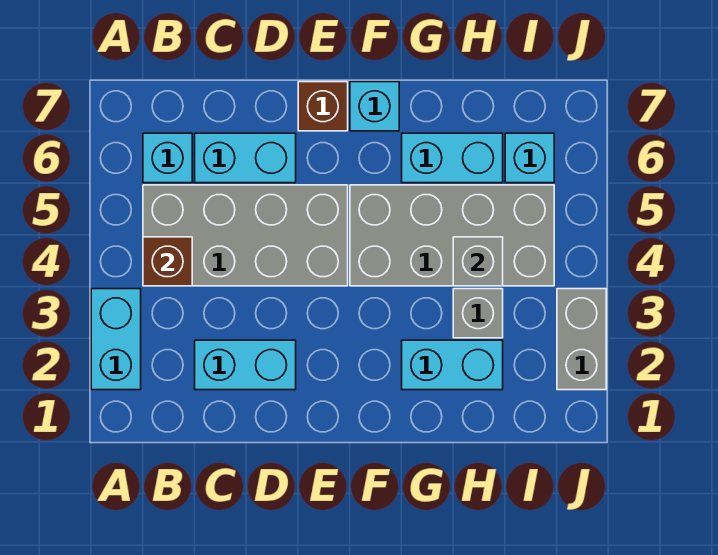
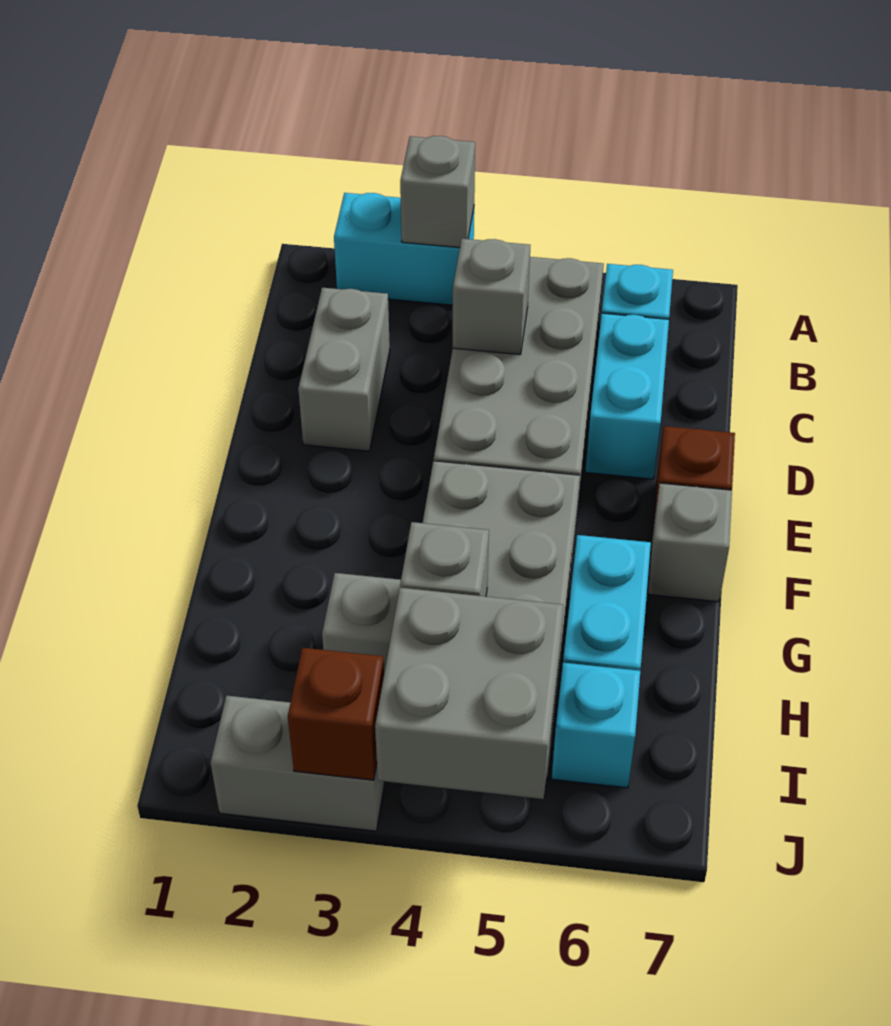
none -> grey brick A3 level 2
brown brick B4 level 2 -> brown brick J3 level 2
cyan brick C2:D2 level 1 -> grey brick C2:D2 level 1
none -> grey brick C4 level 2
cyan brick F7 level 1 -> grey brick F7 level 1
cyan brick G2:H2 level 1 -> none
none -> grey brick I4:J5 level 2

= = = = =

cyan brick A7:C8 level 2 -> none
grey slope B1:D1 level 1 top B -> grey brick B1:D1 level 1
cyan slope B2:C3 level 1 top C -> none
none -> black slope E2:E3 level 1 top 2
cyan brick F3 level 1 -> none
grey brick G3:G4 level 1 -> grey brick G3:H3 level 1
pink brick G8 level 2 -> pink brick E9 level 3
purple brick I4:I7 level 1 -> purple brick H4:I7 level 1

= = = = =

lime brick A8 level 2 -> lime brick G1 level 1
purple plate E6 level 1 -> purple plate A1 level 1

= = = = =

WHAT THIS TASK INVOLVES> From the records above, print exactly the lines that run from the line with "cyan slope B2:C3 level 1 top C -> none" to the line with "purple brick I4:I7", inclusive.

WRITTEN ANSWER>
cyan slope B2:C3 level 1 top C -> none
none -> black slope E2:E3 level 1 top 2
cyan brick F3 level 1 -> none
grey brick G3:G4 level 1 -> grey brick G3:H3 level 1
pink brick G8 level 2 -> pink brick E9 level 3
purple brick I4:I7 level 1 -> purple brick H4:I7 level 1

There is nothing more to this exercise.